• **ABOUT THIS EXERCISE**
Among the lines below, keep only those from the one containing "white brick A2" through the one containing "grey plate H8:H9", and reproduce them exactly.

━━ DATA SHOWN ━━

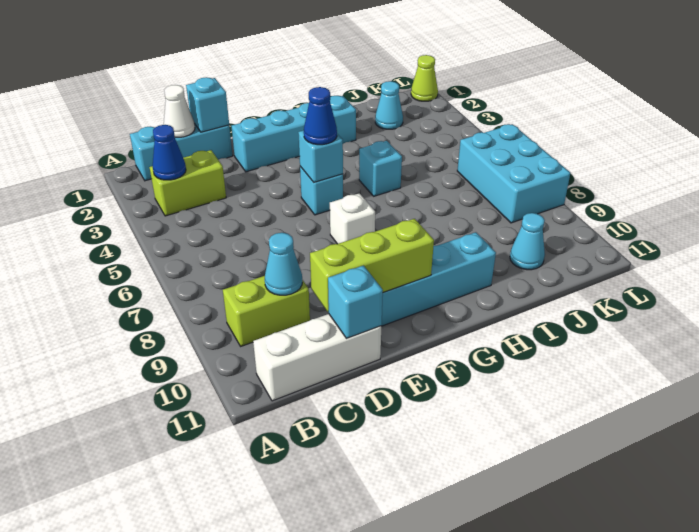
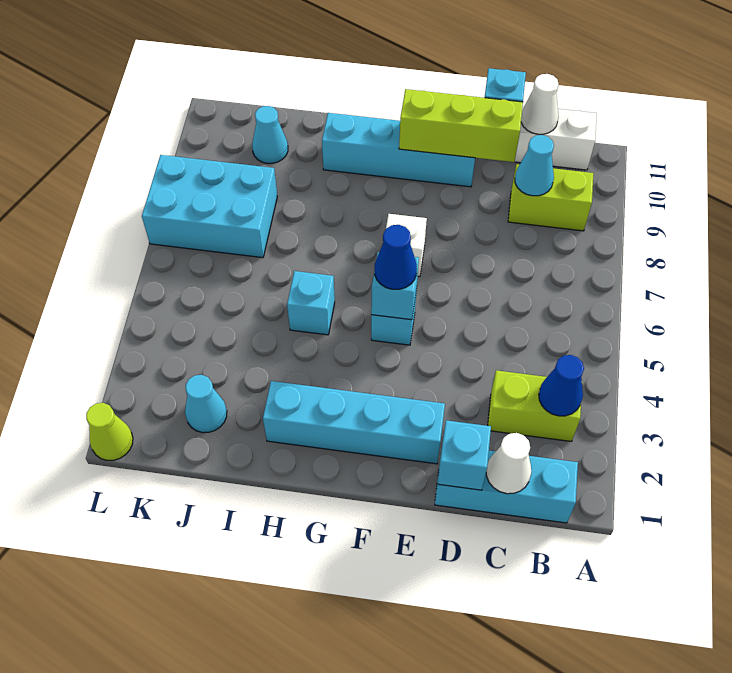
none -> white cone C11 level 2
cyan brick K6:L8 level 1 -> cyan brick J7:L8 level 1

━━━
━━ DATA SHOWN ━━

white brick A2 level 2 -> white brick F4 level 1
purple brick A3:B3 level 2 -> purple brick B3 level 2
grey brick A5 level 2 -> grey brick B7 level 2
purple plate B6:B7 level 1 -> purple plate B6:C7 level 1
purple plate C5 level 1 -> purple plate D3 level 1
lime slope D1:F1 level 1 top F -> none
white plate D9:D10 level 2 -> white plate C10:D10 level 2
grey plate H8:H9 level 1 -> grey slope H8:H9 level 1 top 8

━━━

• **SOLUTION BELOW**
white brick A2 level 2 -> white brick F4 level 1
purple brick A3:B3 level 2 -> purple brick B3 level 2
grey brick A5 level 2 -> grey brick B7 level 2
purple plate B6:B7 level 1 -> purple plate B6:C7 level 1
purple plate C5 level 1 -> purple plate D3 level 1
lime slope D1:F1 level 1 top F -> none
white plate D9:D10 level 2 -> white plate C10:D10 level 2
grey plate H8:H9 level 1 -> grey slope H8:H9 level 1 top 8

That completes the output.